In the entries below, find the line containing "brown semicircle: (75, 87)" and the line containing "black triangle: (438, 353)". Copy those two lines and everything between them exactly, without the pictures.

=== INFORMATION SUPPLIED ===
--*--

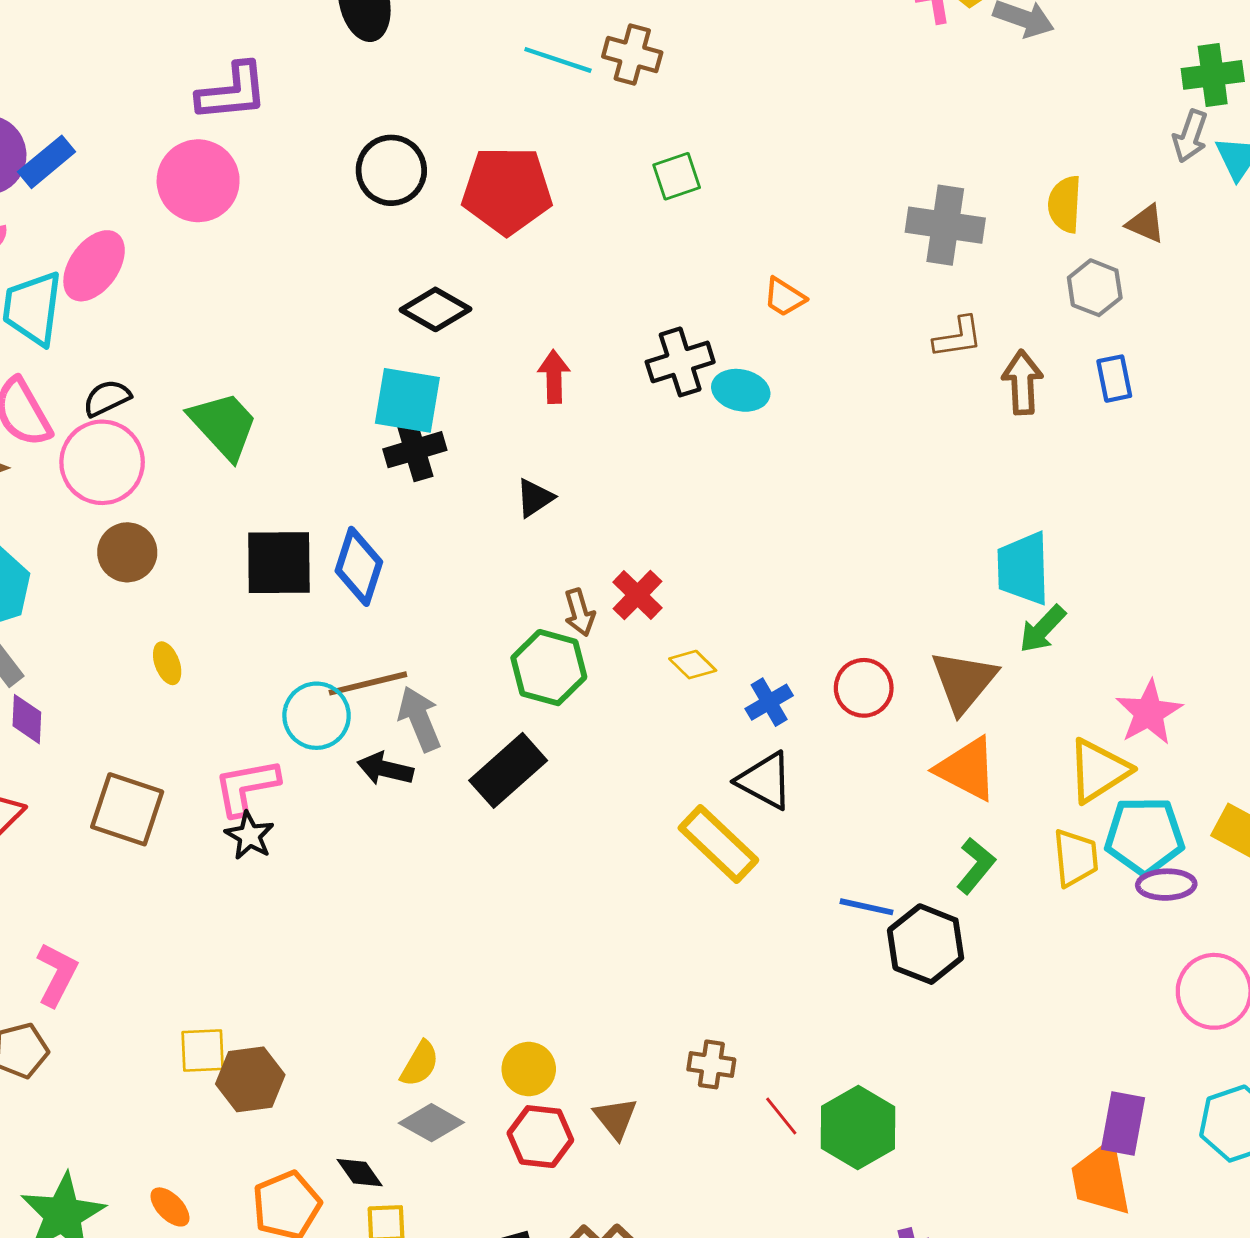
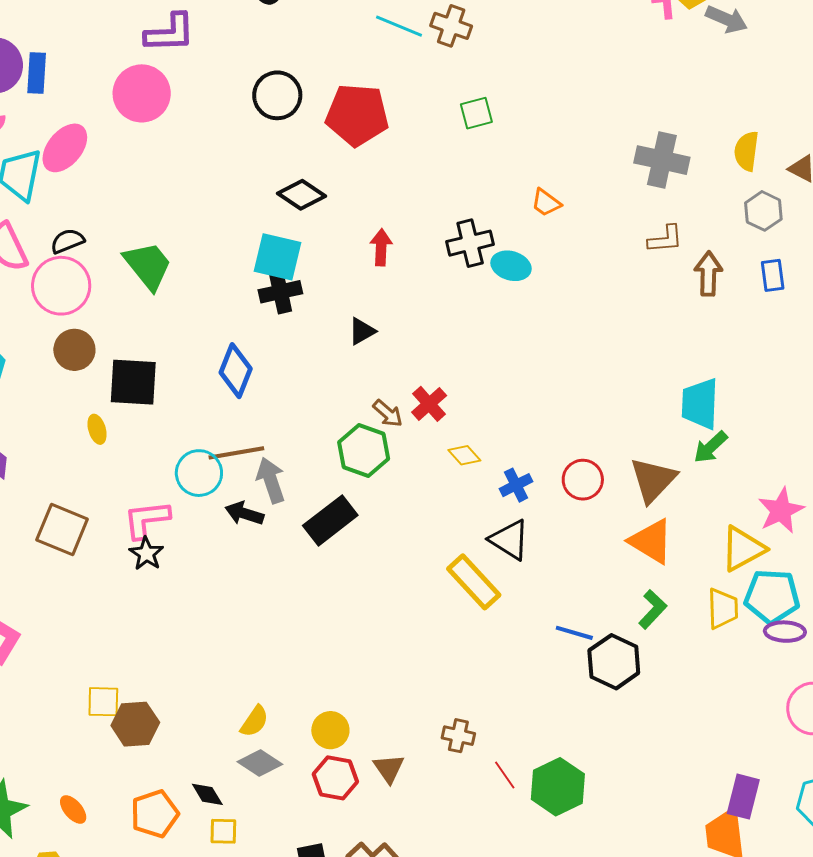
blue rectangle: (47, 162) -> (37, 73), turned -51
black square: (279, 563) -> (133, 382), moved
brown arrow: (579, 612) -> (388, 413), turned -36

--*--

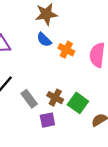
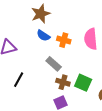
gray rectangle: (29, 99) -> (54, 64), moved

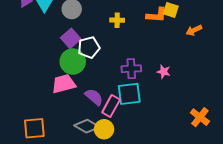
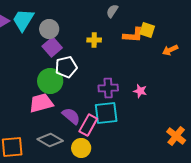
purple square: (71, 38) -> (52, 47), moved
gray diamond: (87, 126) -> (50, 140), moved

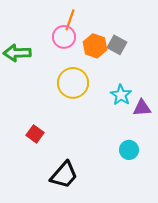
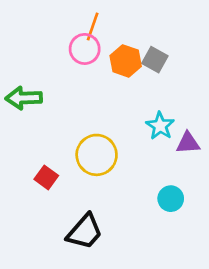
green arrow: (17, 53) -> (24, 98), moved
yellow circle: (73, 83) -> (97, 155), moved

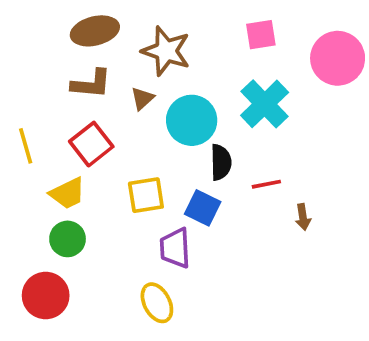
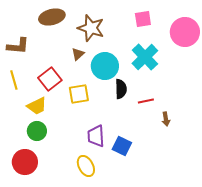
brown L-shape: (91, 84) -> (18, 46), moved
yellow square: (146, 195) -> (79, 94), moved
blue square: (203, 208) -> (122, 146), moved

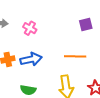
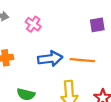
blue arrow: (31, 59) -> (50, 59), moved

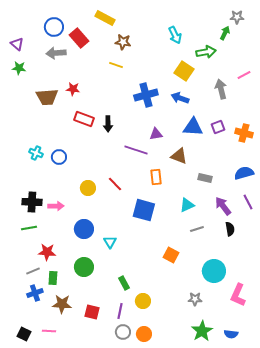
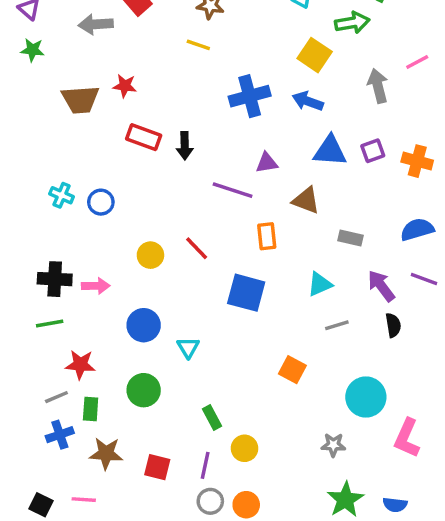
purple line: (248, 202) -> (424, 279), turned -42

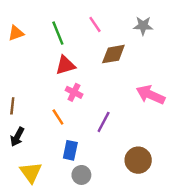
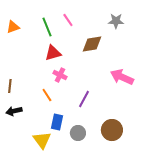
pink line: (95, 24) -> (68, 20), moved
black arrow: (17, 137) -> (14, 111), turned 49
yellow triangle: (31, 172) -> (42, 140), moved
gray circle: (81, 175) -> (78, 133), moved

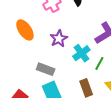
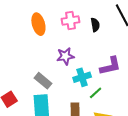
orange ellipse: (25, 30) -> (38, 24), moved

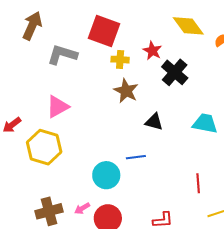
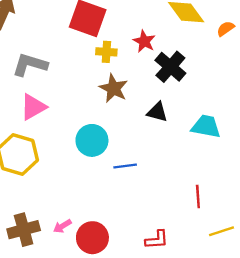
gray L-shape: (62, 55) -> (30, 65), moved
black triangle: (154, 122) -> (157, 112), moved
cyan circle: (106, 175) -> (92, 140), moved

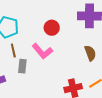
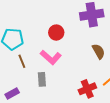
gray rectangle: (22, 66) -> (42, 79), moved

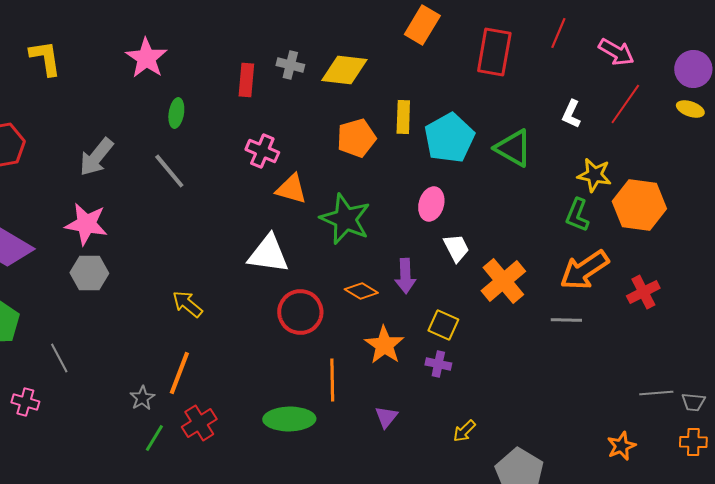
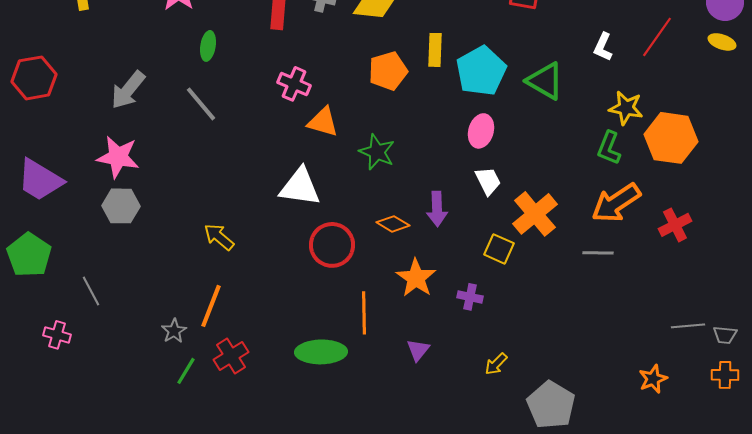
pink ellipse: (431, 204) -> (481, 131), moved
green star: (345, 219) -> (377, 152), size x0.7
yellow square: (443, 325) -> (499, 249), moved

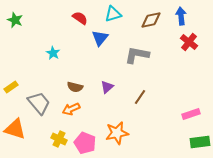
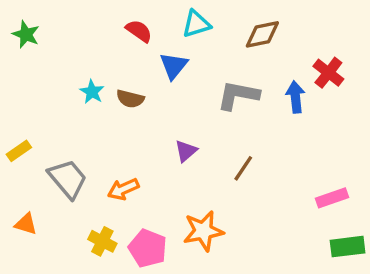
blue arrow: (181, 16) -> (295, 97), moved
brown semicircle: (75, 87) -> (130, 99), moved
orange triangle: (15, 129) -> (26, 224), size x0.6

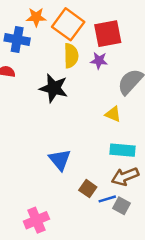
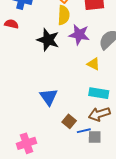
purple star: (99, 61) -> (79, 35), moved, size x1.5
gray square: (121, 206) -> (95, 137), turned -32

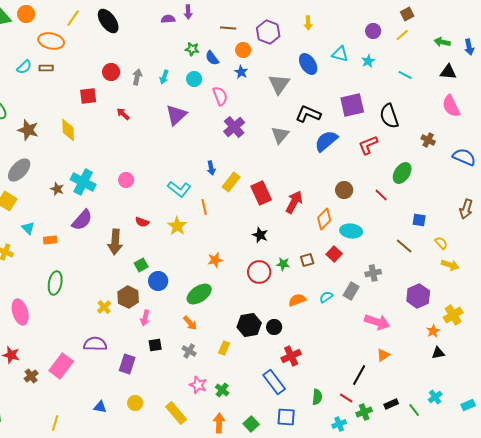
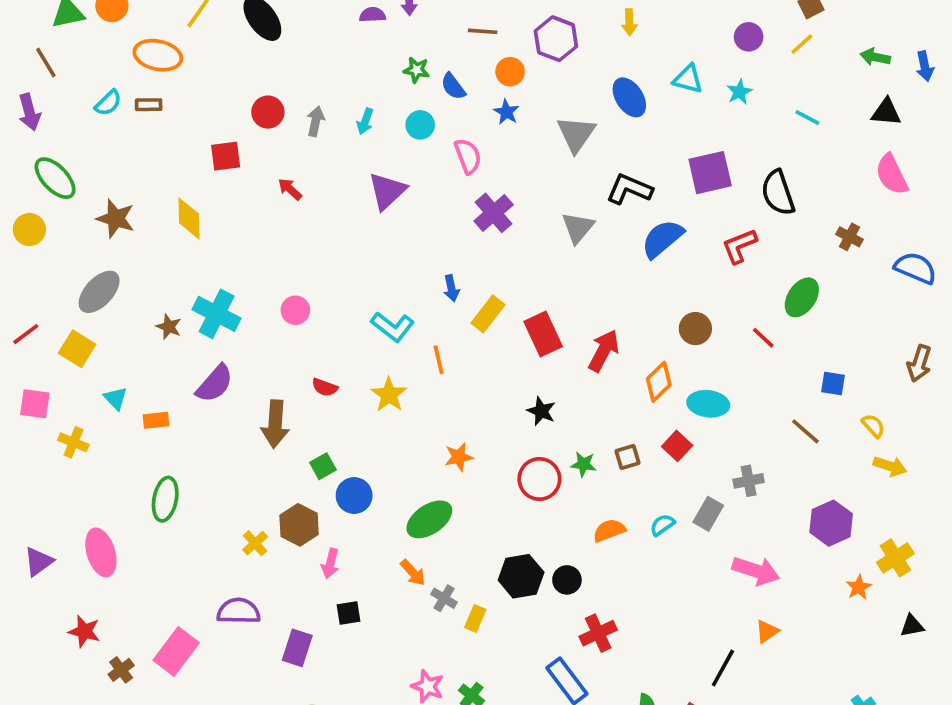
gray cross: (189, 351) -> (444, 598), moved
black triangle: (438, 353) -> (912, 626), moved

--*--

=== SOLUTION FOR THIS PROBLEM ===
brown semicircle: (75, 87) -> (130, 99), moved
orange triangle: (15, 129) -> (26, 224), size x0.6

purple star: (99, 61) -> (79, 35), moved, size x1.5
gray square: (121, 206) -> (95, 137), turned -32

gray cross: (189, 351) -> (444, 598), moved
black triangle: (438, 353) -> (912, 626), moved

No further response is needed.